Start of Data shown

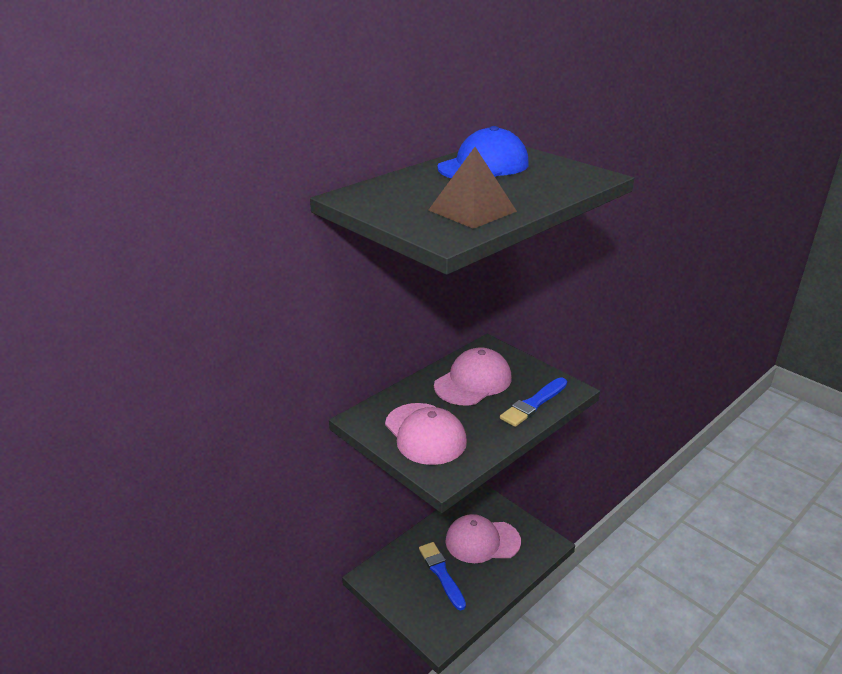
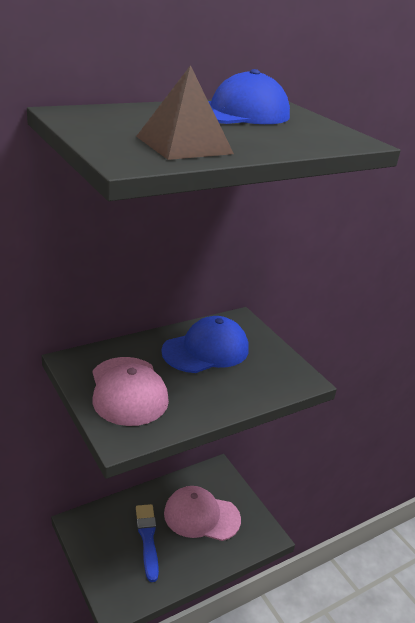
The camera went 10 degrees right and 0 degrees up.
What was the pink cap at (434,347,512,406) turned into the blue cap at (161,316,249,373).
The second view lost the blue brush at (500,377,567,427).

End of Data shown

Which lines in the listing have the string "blue"? Pick them out and copy them.

What was the pink cap at (434,347,512,406) turned into the blue cap at (161,316,249,373).
The second view lost the blue brush at (500,377,567,427).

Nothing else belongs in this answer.